**ACTION ITEM:**
Using the listing below, set down exactly the lines starting at the line that contains "The sefokotal (orange)" and ending at the line that contains "The fubifare (pink)", both included, and no others.

**MATERIALS PROVIDED:**
□ □ □

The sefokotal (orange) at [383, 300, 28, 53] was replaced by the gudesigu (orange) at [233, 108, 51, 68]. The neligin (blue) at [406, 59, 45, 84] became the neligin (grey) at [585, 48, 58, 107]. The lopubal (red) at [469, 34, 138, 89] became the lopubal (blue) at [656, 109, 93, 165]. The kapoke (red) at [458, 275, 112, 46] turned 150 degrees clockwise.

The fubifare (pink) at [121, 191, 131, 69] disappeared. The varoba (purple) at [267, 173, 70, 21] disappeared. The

□ □ □

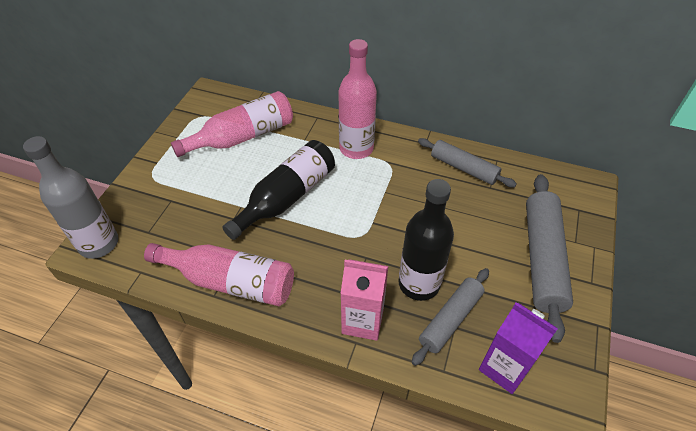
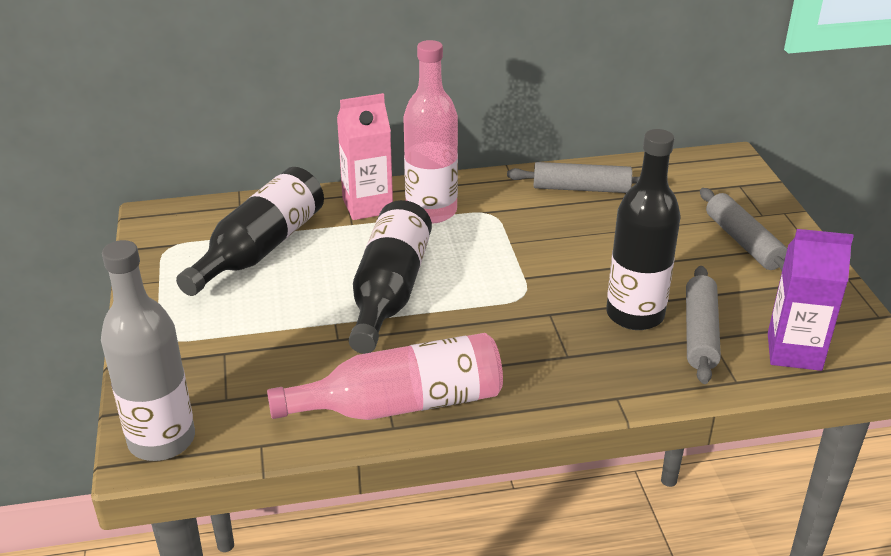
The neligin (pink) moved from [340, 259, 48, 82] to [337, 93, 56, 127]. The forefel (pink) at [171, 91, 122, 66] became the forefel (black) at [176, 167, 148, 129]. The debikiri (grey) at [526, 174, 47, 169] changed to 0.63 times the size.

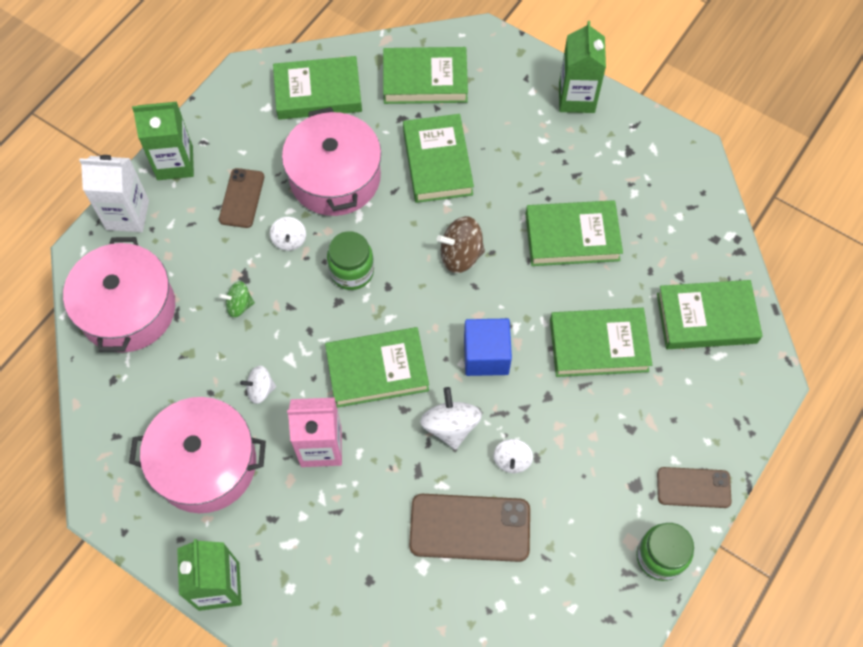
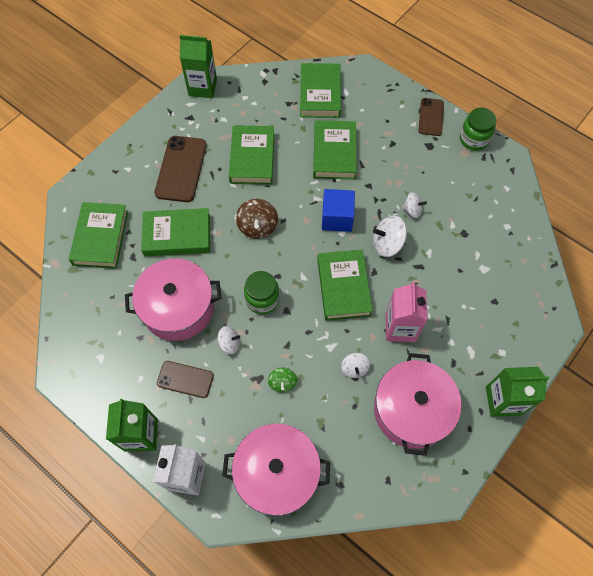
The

□ □ □

**EXERCISE ANSWER:**
The sefokotal (orange) at [383, 300, 28, 53] was replaced by the gudesigu (orange) at [233, 108, 51, 68]. The neligin (blue) at [406, 59, 45, 84] became the neligin (grey) at [585, 48, 58, 107]. The lopubal (red) at [469, 34, 138, 89] became the lopubal (blue) at [656, 109, 93, 165]. The kapoke (red) at [458, 275, 112, 46] turned 150 degrees clockwise.

The fubifare (pink) at [121, 191, 131, 69] disappeared. The varoba (purple) at [267, 173, 70, 21] disappeared. The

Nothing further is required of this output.